● What the exercise asks:
Lay out as a JSON list of strings the lines of the data below, starting with the line containing "Return every road" and going on through the end of the data, with one string per line and any blank lines left out.

● Items listed in a dataset:
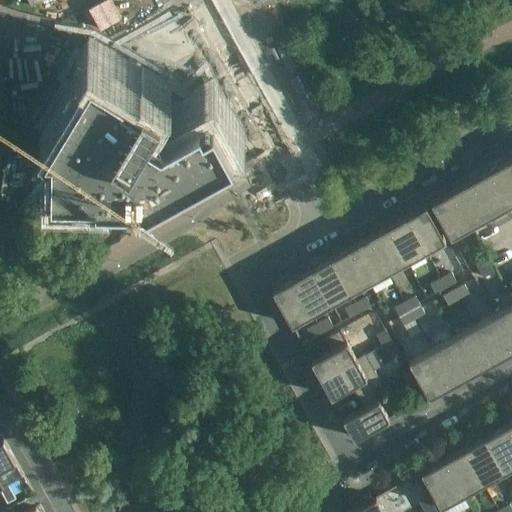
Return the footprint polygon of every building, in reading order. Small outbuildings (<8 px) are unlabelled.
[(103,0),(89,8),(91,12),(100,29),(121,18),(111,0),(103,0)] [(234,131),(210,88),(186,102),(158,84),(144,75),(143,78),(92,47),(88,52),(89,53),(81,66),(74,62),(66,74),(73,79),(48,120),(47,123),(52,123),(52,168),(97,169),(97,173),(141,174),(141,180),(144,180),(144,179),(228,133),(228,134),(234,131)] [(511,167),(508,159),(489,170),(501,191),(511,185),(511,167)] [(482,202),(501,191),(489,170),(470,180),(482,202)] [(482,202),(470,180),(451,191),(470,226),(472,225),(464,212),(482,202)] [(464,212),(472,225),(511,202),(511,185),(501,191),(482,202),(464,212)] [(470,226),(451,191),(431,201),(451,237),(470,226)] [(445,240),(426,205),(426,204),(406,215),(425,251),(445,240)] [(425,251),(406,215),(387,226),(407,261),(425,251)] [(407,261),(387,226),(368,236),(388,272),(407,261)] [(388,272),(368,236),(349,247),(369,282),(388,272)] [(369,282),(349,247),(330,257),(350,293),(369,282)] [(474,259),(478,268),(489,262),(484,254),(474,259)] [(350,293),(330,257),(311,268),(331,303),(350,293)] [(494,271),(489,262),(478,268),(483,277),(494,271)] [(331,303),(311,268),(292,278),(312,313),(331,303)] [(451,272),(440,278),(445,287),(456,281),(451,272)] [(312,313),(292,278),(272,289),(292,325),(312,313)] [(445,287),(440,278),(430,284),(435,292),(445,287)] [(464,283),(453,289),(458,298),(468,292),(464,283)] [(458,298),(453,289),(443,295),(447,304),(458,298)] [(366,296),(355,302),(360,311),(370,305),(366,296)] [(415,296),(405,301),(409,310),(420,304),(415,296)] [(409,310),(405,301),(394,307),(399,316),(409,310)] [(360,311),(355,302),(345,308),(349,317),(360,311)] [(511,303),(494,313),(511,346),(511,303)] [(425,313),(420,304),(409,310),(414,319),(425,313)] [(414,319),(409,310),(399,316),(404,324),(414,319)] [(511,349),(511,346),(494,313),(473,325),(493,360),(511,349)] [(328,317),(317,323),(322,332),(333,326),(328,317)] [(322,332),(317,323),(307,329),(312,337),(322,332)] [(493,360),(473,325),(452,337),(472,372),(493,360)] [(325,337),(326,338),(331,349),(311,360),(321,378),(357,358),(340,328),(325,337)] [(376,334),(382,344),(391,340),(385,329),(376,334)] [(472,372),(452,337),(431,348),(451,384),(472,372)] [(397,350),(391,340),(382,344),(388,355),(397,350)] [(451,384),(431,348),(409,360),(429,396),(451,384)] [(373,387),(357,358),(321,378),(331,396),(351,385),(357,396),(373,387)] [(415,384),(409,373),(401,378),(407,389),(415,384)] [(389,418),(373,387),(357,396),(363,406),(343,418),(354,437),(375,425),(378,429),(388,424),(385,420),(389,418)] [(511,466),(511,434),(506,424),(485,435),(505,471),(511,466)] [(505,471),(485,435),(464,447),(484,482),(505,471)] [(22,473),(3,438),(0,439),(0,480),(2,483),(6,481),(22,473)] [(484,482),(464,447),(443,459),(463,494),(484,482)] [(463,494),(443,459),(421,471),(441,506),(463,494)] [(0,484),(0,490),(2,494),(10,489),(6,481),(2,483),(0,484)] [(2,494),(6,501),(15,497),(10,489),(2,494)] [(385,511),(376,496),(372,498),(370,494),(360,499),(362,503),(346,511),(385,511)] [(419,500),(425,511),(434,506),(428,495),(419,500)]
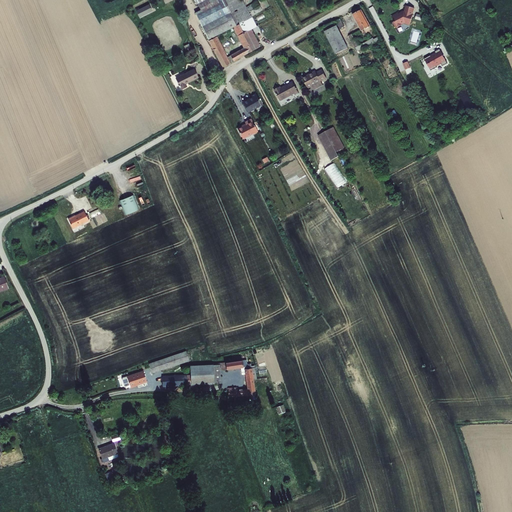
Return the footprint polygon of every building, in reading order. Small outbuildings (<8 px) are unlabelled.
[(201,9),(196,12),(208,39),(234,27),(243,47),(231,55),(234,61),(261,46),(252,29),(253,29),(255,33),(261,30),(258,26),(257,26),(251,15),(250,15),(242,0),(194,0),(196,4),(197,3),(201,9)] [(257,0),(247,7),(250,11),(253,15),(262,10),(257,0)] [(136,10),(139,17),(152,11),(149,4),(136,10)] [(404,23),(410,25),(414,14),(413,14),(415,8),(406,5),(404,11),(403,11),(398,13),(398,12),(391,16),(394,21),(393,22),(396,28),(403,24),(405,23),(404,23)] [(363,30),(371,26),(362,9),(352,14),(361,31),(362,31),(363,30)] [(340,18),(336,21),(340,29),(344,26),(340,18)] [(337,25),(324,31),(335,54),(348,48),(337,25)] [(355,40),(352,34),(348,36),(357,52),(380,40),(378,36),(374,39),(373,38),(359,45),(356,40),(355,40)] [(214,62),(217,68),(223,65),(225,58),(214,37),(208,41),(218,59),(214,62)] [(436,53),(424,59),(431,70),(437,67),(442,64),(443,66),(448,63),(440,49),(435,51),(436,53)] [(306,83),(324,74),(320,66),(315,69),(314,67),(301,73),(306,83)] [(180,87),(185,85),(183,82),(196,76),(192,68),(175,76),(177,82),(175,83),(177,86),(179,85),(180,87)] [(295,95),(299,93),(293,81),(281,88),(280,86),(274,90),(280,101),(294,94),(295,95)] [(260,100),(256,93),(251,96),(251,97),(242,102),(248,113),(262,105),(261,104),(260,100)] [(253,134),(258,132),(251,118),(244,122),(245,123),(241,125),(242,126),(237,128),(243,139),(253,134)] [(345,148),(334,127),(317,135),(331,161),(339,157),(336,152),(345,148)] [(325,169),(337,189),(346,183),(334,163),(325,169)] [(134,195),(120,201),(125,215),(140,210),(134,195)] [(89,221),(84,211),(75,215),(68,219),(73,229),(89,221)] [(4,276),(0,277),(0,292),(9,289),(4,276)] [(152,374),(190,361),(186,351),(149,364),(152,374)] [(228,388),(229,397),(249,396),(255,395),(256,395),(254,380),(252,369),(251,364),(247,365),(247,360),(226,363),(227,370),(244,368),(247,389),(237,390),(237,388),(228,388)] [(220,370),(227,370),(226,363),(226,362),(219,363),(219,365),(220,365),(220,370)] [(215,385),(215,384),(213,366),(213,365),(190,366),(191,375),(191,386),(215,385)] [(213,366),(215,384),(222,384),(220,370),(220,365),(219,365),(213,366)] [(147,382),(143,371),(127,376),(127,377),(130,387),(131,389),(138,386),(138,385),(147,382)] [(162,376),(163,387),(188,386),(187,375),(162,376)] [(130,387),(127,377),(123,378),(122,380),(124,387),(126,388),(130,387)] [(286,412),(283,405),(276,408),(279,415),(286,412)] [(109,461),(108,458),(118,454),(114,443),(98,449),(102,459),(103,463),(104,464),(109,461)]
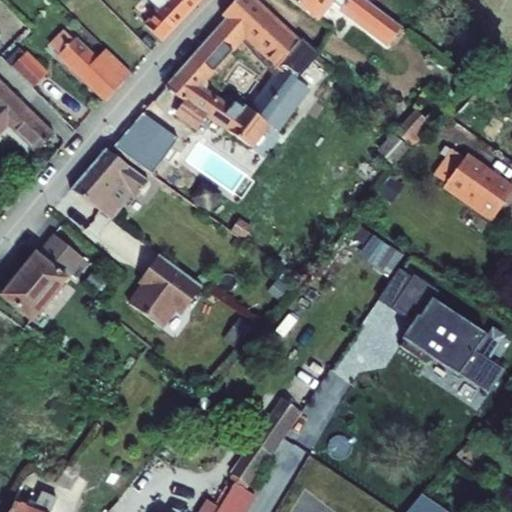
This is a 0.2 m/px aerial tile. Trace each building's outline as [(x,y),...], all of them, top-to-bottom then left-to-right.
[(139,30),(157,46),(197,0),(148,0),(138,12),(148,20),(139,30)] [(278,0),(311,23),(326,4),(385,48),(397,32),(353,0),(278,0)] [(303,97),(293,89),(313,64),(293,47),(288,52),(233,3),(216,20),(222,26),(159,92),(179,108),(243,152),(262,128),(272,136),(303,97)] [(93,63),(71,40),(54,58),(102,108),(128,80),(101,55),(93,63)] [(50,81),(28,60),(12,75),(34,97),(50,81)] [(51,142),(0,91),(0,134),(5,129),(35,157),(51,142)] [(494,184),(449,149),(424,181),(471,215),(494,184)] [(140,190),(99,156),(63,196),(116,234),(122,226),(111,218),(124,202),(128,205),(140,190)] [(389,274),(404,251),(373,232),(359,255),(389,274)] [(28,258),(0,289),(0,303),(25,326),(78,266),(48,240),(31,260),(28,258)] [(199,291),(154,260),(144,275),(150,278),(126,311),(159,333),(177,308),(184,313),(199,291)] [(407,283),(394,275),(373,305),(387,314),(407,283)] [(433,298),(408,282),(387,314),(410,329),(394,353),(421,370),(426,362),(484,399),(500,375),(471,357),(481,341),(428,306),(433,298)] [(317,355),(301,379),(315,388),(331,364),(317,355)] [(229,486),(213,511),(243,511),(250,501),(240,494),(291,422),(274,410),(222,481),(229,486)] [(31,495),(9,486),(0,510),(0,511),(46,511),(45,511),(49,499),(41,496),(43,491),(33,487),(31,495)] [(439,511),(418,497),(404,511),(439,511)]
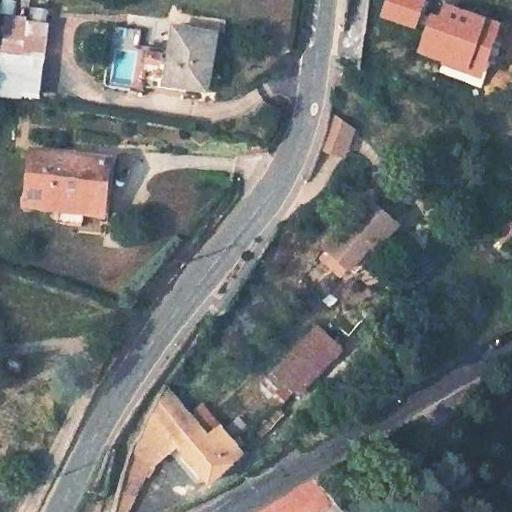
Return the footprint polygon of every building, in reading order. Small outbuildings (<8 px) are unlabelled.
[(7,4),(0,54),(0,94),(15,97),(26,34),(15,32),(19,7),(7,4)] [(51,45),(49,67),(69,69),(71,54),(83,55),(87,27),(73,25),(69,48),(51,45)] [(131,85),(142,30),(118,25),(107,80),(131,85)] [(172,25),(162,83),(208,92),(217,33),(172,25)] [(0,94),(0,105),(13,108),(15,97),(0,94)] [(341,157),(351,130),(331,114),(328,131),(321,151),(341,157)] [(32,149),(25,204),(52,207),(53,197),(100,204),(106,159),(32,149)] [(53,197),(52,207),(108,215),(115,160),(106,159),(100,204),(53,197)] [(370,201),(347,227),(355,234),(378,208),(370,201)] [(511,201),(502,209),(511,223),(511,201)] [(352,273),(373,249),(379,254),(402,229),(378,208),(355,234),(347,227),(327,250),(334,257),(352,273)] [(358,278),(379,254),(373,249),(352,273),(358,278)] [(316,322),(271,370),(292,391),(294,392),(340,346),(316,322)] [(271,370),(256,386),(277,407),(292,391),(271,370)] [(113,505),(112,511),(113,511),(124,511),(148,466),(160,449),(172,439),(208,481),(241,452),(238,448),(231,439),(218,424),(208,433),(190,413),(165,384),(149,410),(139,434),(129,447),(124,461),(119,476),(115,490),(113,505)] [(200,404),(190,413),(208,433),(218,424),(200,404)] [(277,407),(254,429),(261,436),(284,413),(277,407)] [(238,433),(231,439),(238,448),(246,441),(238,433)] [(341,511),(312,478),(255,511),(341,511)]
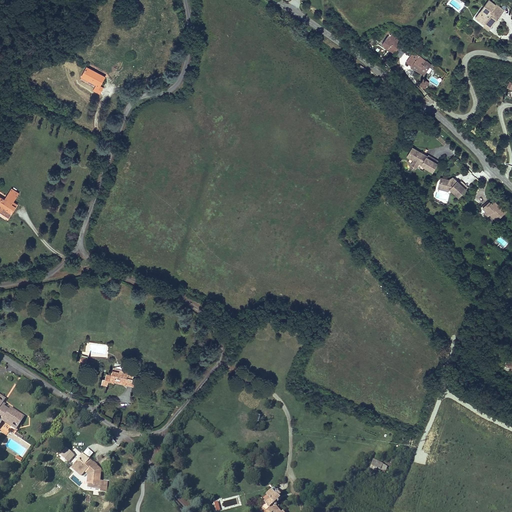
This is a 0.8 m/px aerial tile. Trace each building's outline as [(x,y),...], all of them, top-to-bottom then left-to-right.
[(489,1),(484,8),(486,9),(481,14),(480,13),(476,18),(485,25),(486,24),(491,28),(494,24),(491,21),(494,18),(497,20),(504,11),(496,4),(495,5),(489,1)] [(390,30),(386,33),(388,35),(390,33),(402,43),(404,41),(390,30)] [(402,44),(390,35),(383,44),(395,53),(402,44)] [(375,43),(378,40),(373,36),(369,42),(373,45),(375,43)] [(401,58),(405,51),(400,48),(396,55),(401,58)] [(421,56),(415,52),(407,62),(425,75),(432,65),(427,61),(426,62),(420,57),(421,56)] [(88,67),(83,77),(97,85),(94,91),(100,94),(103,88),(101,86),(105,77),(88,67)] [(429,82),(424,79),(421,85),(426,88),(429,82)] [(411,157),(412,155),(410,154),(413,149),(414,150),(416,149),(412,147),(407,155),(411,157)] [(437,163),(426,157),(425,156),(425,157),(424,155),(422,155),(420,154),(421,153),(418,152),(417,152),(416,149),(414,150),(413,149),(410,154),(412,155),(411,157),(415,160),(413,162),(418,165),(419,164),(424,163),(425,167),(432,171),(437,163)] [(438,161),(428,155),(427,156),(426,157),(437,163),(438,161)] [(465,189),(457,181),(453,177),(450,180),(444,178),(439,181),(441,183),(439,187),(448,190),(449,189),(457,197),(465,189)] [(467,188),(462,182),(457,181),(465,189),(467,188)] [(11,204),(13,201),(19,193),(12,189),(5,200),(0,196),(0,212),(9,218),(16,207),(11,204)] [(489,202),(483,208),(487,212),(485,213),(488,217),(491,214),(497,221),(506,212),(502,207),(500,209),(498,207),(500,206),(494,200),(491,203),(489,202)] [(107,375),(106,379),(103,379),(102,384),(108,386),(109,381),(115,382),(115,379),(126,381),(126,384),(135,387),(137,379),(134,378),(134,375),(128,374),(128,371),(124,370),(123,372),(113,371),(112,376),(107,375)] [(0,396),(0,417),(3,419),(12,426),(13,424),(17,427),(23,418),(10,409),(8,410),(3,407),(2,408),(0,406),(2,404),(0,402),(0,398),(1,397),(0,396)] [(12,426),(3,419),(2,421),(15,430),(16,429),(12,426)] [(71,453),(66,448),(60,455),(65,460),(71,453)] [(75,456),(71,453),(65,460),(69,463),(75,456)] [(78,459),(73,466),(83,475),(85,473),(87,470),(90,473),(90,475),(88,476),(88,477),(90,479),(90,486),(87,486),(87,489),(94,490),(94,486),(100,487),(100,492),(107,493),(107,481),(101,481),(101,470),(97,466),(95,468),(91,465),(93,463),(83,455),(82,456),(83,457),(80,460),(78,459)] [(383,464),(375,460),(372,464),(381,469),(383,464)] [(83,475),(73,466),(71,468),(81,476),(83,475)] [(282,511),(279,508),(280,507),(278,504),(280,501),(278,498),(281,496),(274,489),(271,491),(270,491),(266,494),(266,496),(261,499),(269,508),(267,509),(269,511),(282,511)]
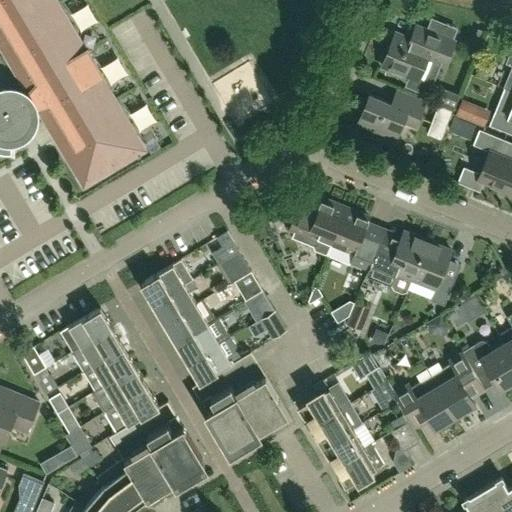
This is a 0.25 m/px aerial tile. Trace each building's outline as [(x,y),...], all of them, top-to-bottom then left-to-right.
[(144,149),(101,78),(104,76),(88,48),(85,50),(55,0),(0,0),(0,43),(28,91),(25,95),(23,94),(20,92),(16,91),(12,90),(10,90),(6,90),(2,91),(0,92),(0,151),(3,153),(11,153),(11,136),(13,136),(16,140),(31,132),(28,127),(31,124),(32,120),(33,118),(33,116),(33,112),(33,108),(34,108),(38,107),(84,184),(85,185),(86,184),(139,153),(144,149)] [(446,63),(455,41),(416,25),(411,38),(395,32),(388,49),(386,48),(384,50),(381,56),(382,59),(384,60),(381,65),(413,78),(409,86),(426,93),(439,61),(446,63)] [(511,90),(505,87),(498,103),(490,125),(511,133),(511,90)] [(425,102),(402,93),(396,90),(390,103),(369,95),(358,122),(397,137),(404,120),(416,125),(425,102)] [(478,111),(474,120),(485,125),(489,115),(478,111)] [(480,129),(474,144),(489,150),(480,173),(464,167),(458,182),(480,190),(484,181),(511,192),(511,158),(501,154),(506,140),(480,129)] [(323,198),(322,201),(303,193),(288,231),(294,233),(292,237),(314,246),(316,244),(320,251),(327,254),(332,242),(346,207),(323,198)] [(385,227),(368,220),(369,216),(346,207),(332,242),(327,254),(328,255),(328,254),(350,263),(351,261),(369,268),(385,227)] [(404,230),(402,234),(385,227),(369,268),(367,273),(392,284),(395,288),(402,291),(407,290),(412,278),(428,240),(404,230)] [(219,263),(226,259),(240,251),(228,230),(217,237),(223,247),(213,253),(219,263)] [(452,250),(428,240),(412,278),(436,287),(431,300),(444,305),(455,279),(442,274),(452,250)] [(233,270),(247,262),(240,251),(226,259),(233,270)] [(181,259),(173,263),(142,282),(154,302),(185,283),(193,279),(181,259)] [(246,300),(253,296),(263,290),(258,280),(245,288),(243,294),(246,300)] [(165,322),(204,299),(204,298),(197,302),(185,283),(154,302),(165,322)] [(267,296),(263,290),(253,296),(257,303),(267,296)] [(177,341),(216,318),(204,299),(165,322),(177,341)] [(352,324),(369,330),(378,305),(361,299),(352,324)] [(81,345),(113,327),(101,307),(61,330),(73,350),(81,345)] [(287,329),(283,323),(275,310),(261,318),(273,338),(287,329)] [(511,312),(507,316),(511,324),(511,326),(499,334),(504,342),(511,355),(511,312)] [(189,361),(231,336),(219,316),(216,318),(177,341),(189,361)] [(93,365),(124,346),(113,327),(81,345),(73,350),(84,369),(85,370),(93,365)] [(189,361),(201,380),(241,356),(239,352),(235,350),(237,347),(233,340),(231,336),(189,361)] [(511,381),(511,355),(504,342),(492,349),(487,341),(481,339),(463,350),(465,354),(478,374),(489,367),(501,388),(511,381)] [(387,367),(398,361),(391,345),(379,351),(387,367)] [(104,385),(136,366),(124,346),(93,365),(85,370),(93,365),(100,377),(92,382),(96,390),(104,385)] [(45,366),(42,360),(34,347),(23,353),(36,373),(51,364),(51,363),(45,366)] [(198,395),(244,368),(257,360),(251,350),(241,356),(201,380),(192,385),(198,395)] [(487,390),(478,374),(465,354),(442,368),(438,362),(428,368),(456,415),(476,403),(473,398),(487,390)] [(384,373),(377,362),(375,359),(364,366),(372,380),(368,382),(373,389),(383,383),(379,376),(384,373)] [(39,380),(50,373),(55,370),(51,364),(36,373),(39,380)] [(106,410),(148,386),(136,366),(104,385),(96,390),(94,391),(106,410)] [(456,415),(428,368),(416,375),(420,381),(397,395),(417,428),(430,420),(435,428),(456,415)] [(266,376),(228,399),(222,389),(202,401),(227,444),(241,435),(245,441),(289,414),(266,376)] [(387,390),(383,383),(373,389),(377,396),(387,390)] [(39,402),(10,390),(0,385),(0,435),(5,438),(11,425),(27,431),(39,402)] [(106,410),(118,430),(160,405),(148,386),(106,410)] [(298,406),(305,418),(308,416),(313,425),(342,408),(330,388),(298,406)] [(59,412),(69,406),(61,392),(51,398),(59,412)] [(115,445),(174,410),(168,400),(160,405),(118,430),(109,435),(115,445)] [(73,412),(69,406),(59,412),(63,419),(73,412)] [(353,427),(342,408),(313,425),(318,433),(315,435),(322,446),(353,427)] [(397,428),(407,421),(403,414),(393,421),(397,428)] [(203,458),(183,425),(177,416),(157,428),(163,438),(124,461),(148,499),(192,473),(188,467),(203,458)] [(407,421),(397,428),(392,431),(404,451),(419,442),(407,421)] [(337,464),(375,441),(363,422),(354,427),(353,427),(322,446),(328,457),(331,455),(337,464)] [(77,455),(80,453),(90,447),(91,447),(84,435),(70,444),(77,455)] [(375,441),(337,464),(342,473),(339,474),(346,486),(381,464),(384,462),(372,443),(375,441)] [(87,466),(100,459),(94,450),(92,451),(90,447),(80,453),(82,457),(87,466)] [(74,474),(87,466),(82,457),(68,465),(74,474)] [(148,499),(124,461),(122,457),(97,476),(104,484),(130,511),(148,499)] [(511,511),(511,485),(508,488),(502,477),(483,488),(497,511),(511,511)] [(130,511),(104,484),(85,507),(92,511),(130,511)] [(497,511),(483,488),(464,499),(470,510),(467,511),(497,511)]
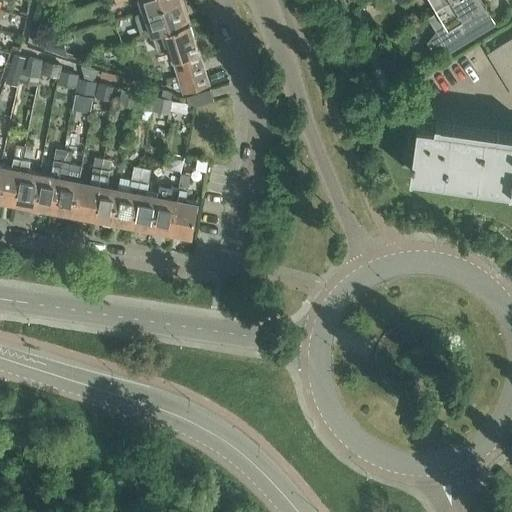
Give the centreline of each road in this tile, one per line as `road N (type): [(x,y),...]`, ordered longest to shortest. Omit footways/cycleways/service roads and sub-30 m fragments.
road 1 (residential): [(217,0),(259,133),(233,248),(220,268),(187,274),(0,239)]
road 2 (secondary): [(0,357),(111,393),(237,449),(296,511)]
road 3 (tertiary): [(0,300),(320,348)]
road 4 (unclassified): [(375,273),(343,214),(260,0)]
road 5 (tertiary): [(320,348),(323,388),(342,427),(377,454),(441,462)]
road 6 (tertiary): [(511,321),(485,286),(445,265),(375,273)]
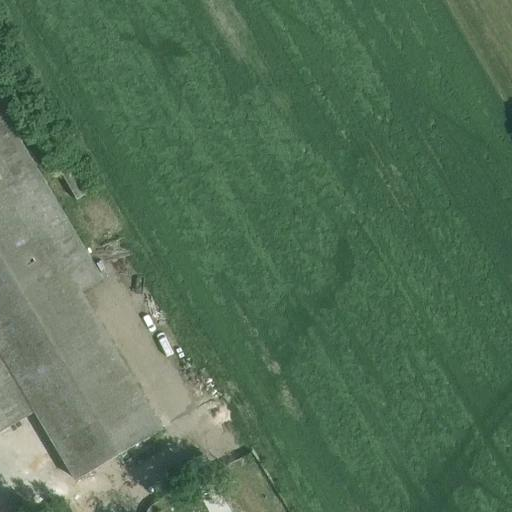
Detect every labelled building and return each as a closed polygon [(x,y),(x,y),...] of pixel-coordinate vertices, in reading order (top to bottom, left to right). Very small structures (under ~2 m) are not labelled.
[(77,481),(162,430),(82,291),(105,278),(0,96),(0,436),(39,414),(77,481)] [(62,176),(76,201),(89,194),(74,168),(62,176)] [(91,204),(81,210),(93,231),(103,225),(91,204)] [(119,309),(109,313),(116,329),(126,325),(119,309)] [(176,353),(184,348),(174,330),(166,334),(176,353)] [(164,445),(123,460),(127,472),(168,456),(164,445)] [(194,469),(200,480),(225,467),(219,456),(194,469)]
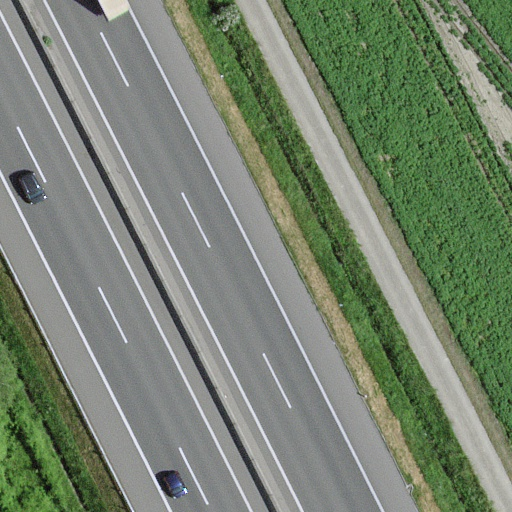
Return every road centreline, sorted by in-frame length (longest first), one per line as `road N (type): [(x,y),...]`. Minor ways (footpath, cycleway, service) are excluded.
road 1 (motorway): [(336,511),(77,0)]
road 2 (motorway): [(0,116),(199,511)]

● Answer to the exercise:
[
  "Return every road centreline, sorted by in-frame length (longest first), one per line as `road N (type): [(x,y),...]`. Minor ways (footpath, cycleway, service) are excluded.",
  "road 1 (motorway): [(336,511),(77,0)]",
  "road 2 (motorway): [(0,116),(199,511)]"
]